● **RECORD EXCERPTS**
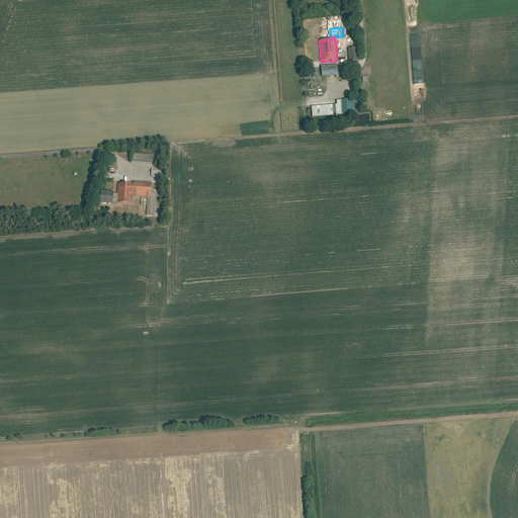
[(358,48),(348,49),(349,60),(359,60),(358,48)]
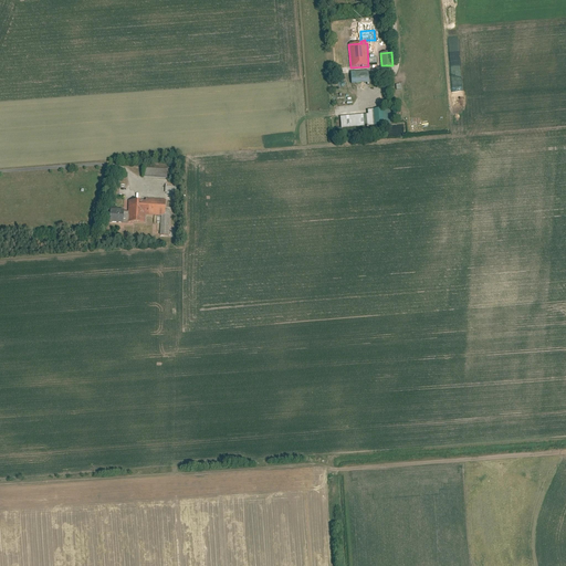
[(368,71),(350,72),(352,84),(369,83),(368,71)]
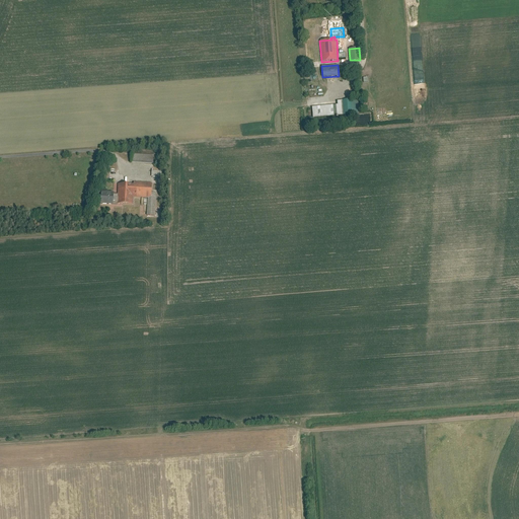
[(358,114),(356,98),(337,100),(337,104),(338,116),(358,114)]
---
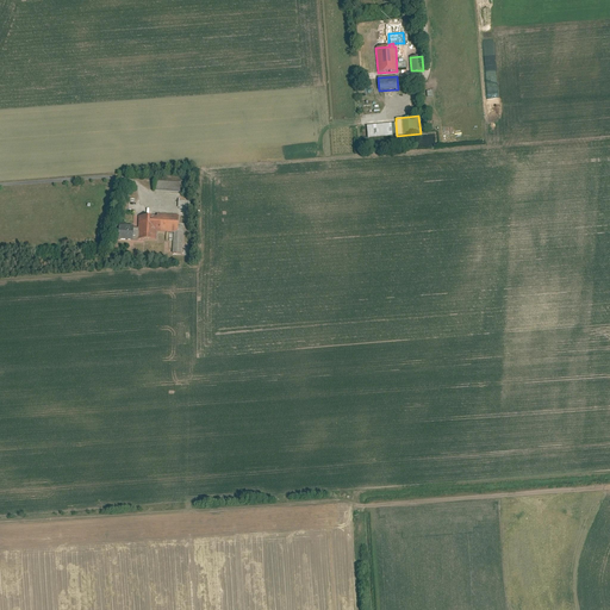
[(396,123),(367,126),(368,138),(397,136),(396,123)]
...
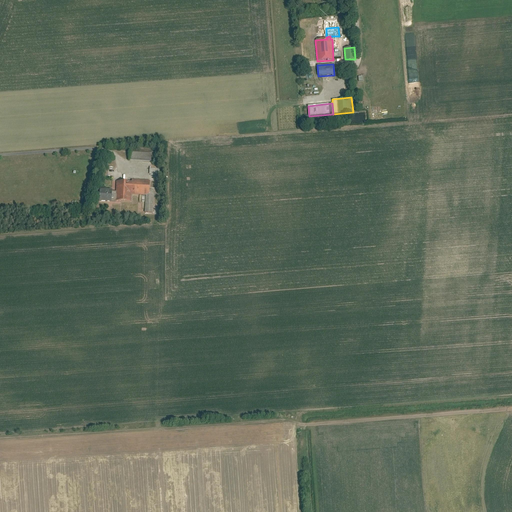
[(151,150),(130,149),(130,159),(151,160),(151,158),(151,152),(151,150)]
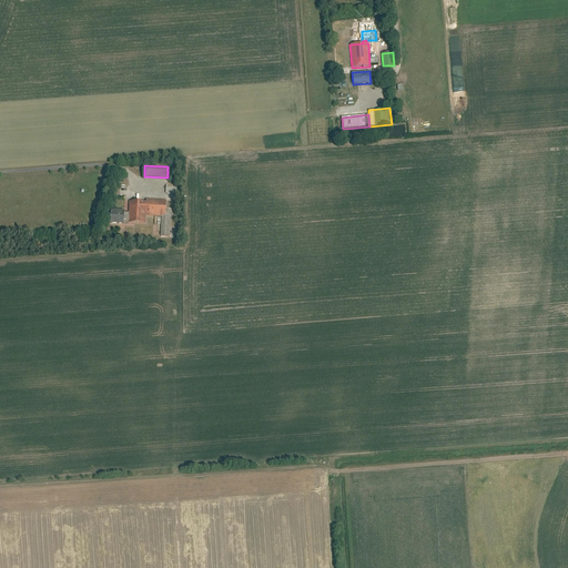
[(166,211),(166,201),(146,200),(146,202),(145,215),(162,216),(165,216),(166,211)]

● **WHAT TO WORK ON**
Give back exactly the lines of the listing above from the one that contains "[(358,48),(348,49),(349,60),(359,60),(358,48)]" up to and including the one that contains "[(358,114),(356,98),(337,100),(337,104),(338,116),(358,114)]", but not the pictures, and no other lines.

● **ANSWER FOR THE TASK**
[(358,48),(348,49),(349,60),(359,60),(358,48)]
[(368,71),(350,72),(352,84),(369,83),(368,71)]
[(358,114),(356,98),(337,100),(337,104),(338,116),(358,114)]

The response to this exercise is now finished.